Problem description: Every record below should be retyped exactly, and no picture should appear in the copy.

Input records:
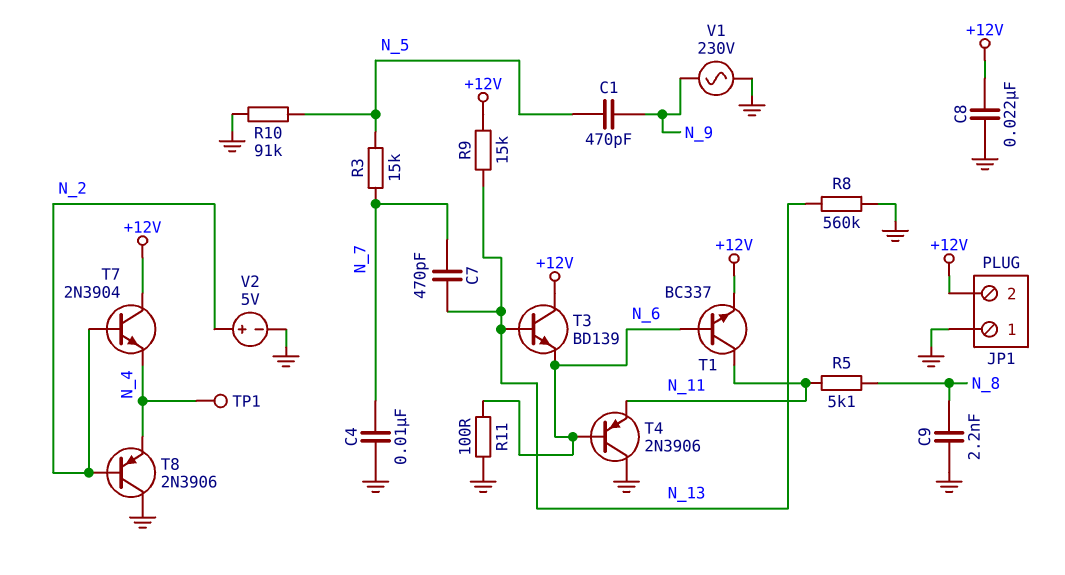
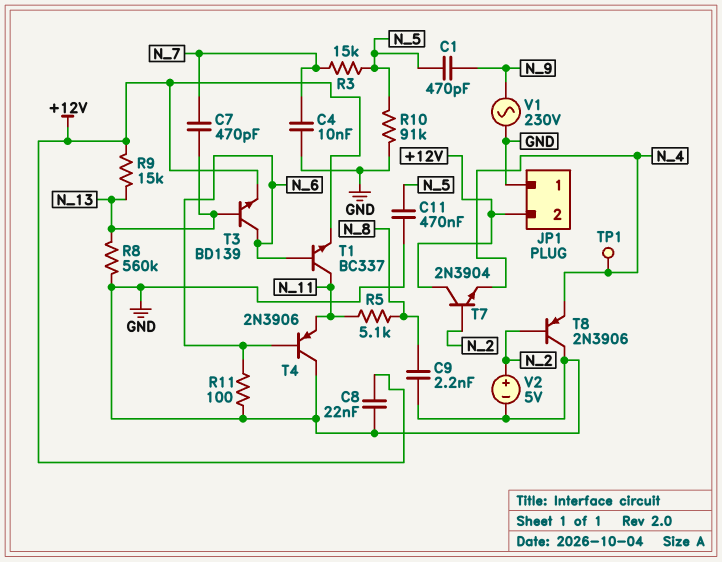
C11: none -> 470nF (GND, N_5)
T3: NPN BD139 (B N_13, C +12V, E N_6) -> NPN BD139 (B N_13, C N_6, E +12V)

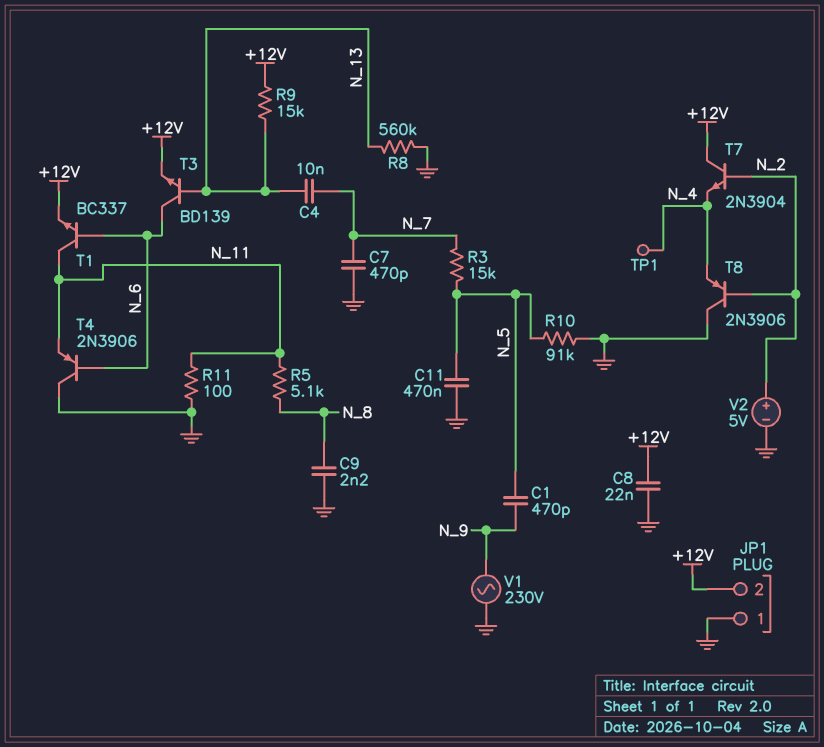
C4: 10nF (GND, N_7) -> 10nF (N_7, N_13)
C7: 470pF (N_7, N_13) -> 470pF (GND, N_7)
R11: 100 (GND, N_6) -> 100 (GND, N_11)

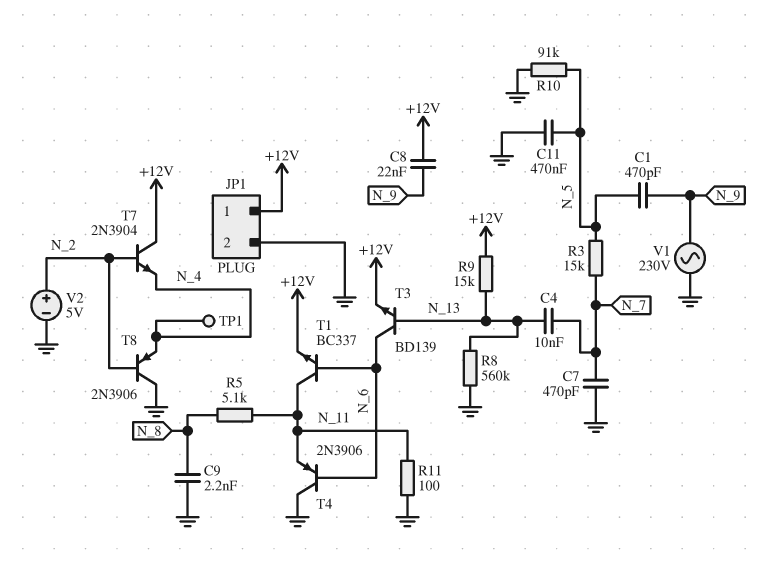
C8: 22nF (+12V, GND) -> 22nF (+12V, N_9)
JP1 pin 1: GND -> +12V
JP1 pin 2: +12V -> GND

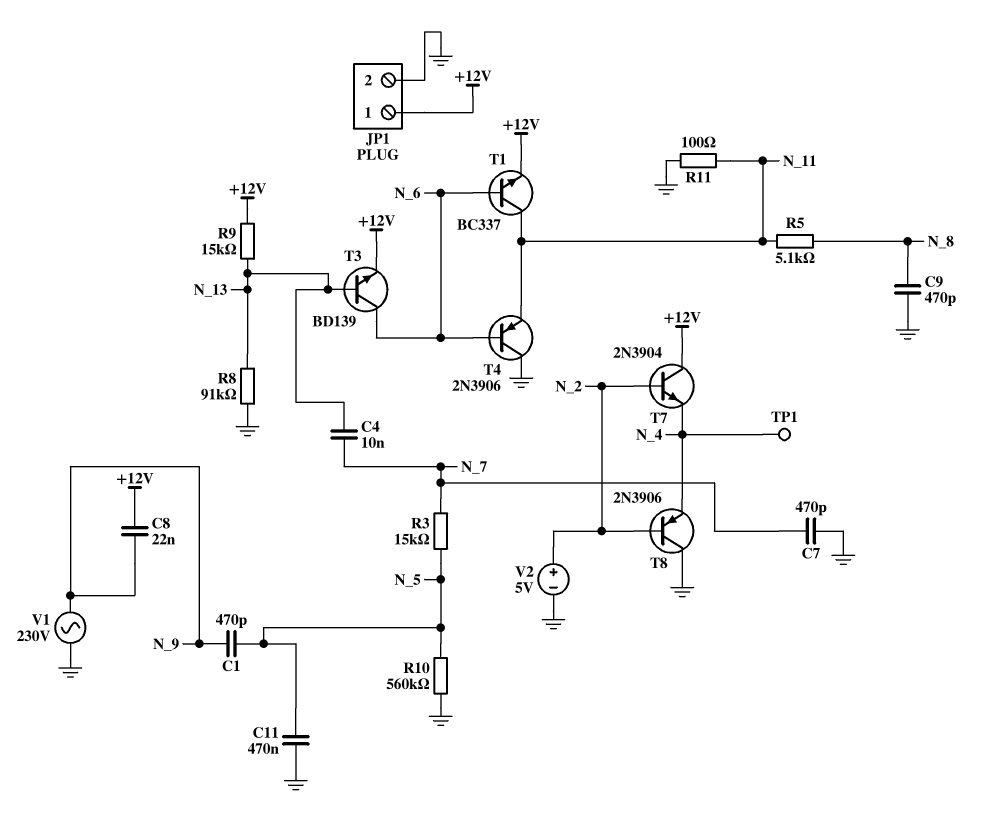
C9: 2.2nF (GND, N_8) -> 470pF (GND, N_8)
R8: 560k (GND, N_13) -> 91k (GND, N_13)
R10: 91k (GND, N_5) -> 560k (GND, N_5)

Expected answer:
C11: none -> 470nF (GND, N_5)
T3: NPN BD139 (B N_13, C +12V, E N_6) -> NPN BD139 (B N_13, C N_6, E +12V)

C4: 10nF (GND, N_7) -> 10nF (N_7, N_13)
C7: 470pF (N_7, N_13) -> 470pF (GND, N_7)
R11: 100 (GND, N_6) -> 100 (GND, N_11)

C8: 22nF (+12V, GND) -> 22nF (+12V, N_9)
JP1 pin 1: GND -> +12V
JP1 pin 2: +12V -> GND

C9: 2.2nF (GND, N_8) -> 470pF (GND, N_8)
R8: 560k (GND, N_13) -> 91k (GND, N_13)
R10: 91k (GND, N_5) -> 560k (GND, N_5)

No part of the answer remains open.